--- Material for this task ---

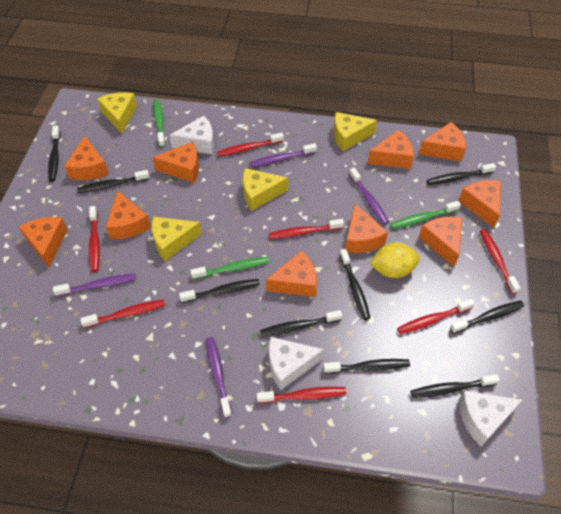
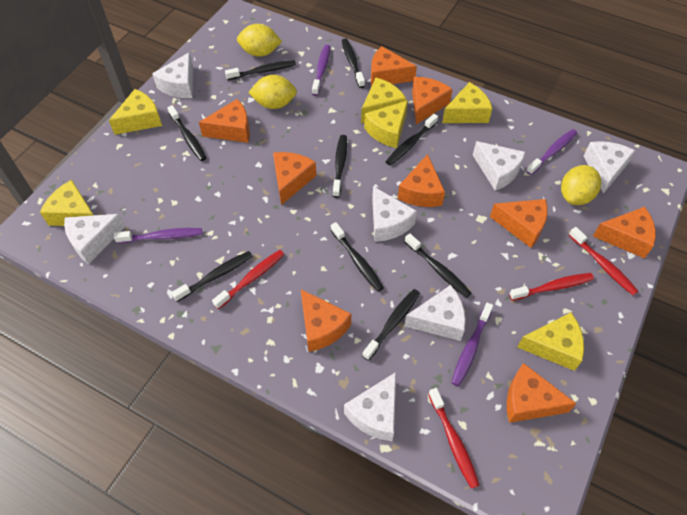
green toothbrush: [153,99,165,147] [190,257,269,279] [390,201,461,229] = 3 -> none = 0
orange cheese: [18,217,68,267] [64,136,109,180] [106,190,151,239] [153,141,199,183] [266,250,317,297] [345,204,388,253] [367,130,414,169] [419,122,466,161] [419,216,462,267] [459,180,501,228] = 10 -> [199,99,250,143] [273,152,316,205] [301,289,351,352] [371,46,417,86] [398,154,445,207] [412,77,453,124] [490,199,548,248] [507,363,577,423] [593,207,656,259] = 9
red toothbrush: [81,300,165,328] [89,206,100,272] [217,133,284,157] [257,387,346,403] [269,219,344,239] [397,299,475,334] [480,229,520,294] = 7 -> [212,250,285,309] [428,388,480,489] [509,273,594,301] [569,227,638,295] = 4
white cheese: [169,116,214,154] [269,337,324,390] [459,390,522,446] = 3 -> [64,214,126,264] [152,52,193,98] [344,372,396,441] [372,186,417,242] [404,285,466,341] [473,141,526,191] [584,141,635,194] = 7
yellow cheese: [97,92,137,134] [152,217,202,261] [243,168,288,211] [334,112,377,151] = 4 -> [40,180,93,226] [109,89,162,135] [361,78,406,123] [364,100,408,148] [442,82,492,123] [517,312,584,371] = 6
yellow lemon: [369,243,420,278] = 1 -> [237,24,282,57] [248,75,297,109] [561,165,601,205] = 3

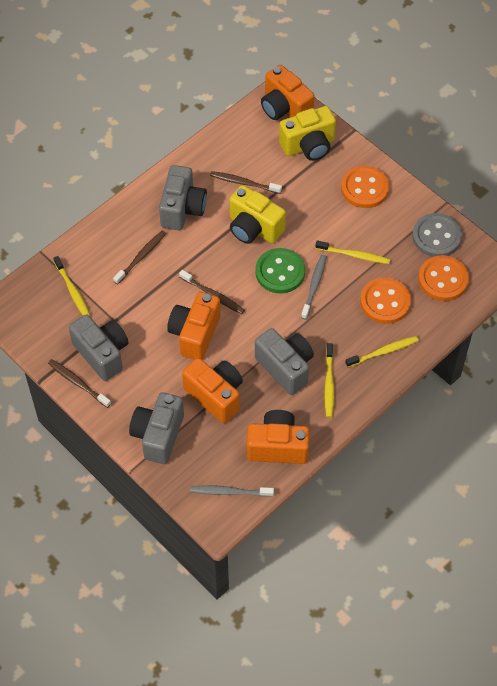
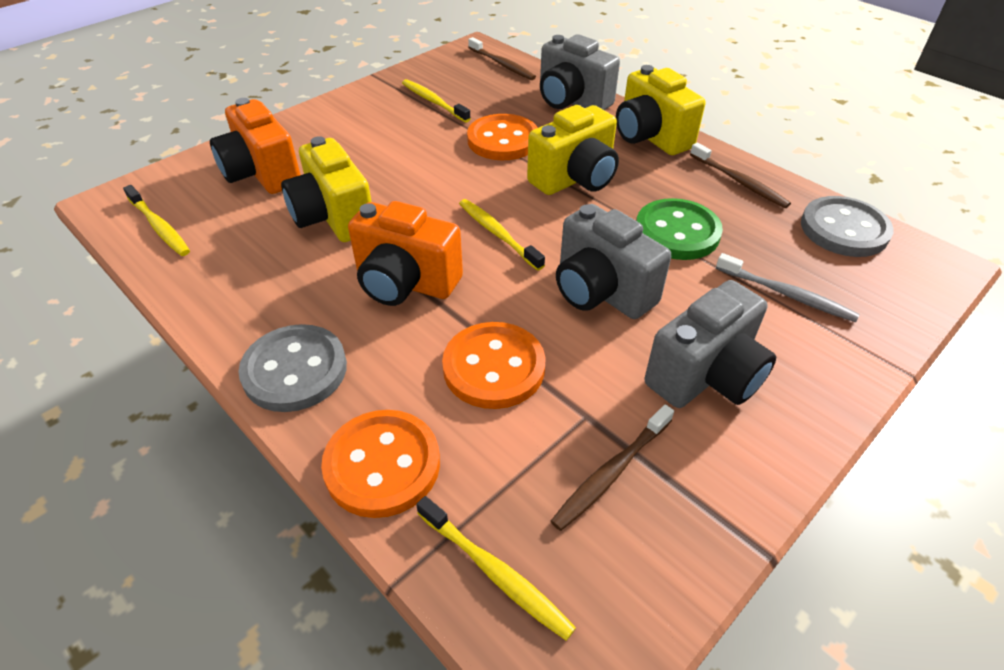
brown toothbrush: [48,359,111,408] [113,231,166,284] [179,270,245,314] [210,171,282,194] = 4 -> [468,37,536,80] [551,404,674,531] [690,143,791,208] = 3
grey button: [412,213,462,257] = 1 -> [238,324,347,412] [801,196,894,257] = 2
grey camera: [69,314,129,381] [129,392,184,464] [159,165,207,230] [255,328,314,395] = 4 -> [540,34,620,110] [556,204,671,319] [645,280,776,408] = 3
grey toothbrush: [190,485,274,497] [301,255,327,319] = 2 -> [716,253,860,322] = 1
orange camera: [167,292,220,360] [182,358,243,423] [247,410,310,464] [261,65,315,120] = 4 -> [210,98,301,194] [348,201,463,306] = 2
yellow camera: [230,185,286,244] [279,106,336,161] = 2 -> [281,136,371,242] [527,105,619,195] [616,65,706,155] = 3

---

Each line above should be set down exactly as written, with pictures excluded.

* Task answer:
green toothbrush: [153,99,165,147] [190,257,269,279] [390,201,461,229] = 3 -> none = 0
orange cheese: [18,217,68,267] [64,136,109,180] [106,190,151,239] [153,141,199,183] [266,250,317,297] [345,204,388,253] [367,130,414,169] [419,122,466,161] [419,216,462,267] [459,180,501,228] = 10 -> [199,99,250,143] [273,152,316,205] [301,289,351,352] [371,46,417,86] [398,154,445,207] [412,77,453,124] [490,199,548,248] [507,363,577,423] [593,207,656,259] = 9
red toothbrush: [81,300,165,328] [89,206,100,272] [217,133,284,157] [257,387,346,403] [269,219,344,239] [397,299,475,334] [480,229,520,294] = 7 -> [212,250,285,309] [428,388,480,489] [509,273,594,301] [569,227,638,295] = 4
white cheese: [169,116,214,154] [269,337,324,390] [459,390,522,446] = 3 -> [64,214,126,264] [152,52,193,98] [344,372,396,441] [372,186,417,242] [404,285,466,341] [473,141,526,191] [584,141,635,194] = 7
yellow cheese: [97,92,137,134] [152,217,202,261] [243,168,288,211] [334,112,377,151] = 4 -> [40,180,93,226] [109,89,162,135] [361,78,406,123] [364,100,408,148] [442,82,492,123] [517,312,584,371] = 6
yellow lemon: [369,243,420,278] = 1 -> [237,24,282,57] [248,75,297,109] [561,165,601,205] = 3

brown toothbrush: [48,359,111,408] [113,231,166,284] [179,270,245,314] [210,171,282,194] = 4 -> [468,37,536,80] [551,404,674,531] [690,143,791,208] = 3
grey button: [412,213,462,257] = 1 -> [238,324,347,412] [801,196,894,257] = 2
grey camera: [69,314,129,381] [129,392,184,464] [159,165,207,230] [255,328,314,395] = 4 -> [540,34,620,110] [556,204,671,319] [645,280,776,408] = 3
grey toothbrush: [190,485,274,497] [301,255,327,319] = 2 -> [716,253,860,322] = 1
orange camera: [167,292,220,360] [182,358,243,423] [247,410,310,464] [261,65,315,120] = 4 -> [210,98,301,194] [348,201,463,306] = 2
yellow camera: [230,185,286,244] [279,106,336,161] = 2 -> [281,136,371,242] [527,105,619,195] [616,65,706,155] = 3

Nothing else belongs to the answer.